### Task item
The output is the line holding "JOY pin VRX: D5 -> D0" and all lines after it to the end of the records below; restate them unchanged and add nothing.

### Entries supplied

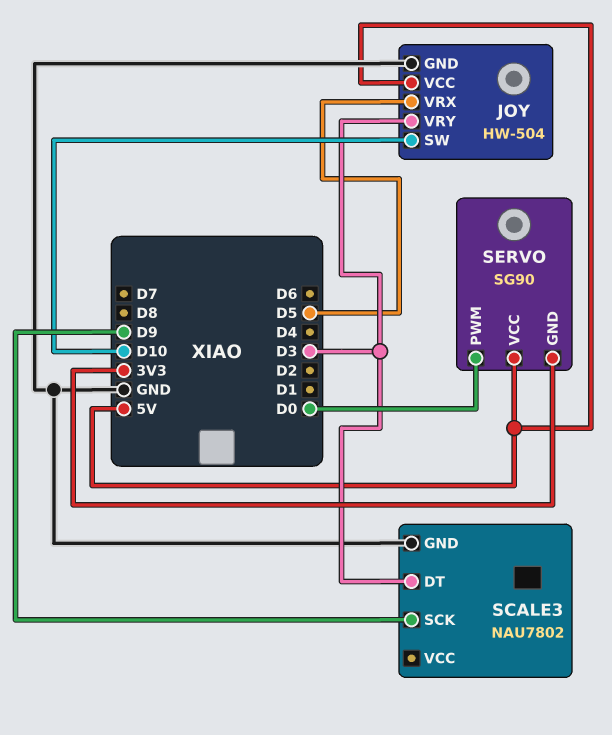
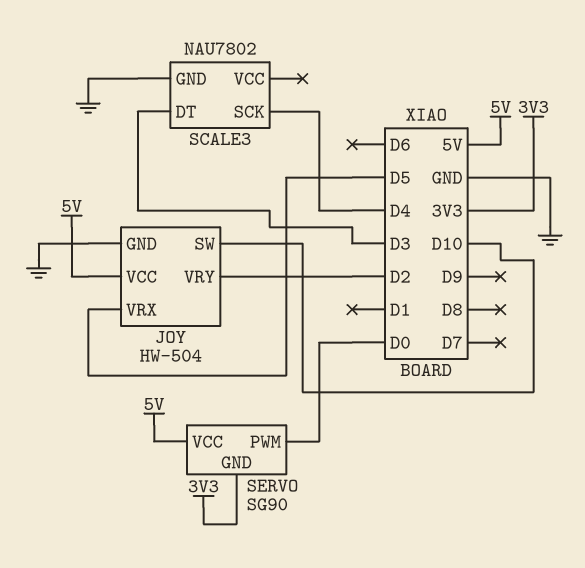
JOY pin VRY: D3 -> D2
SCALE3 pin SCK: D9 -> D4

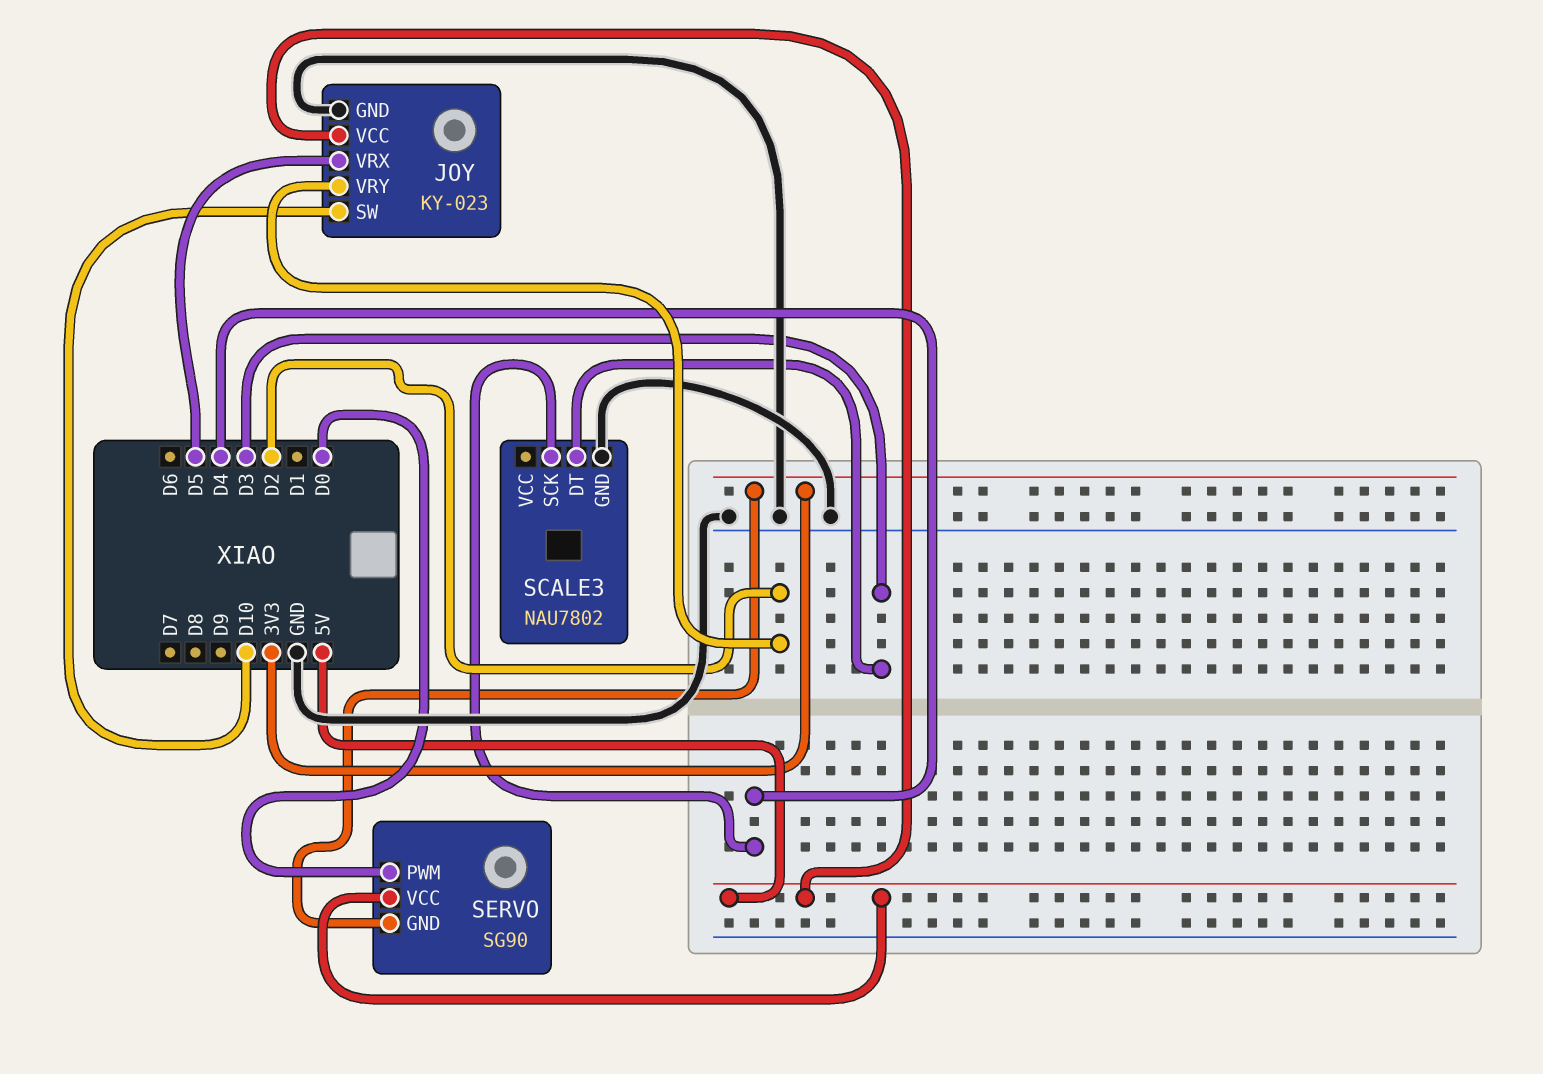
JOY: HW-504 -> KY-023

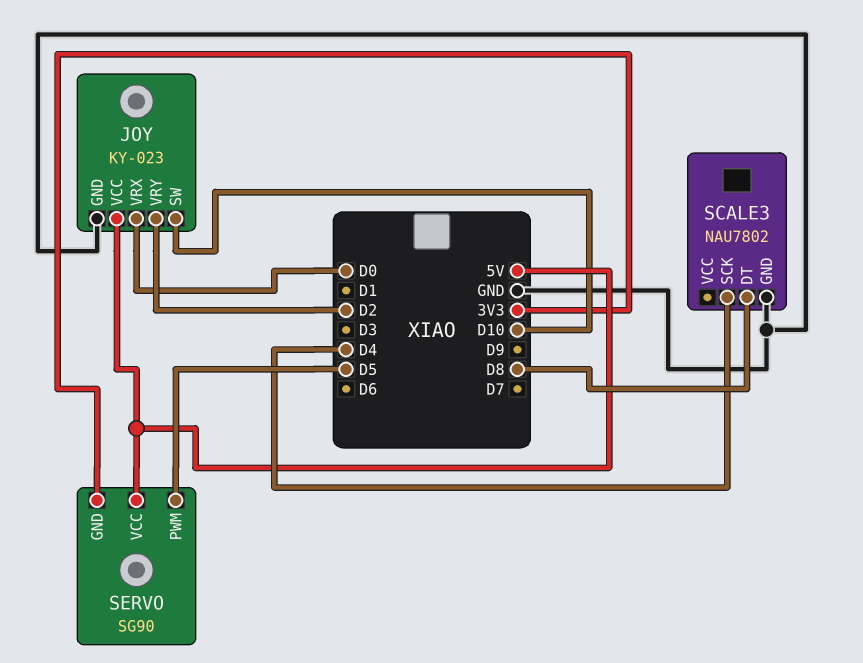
JOY pin VRX: D5 -> D0
SCALE3 pin DT: D3 -> D8
SERVO pin PWM: D0 -> D5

### Exercise solution
JOY pin VRX: D5 -> D0
SCALE3 pin DT: D3 -> D8
SERVO pin PWM: D0 -> D5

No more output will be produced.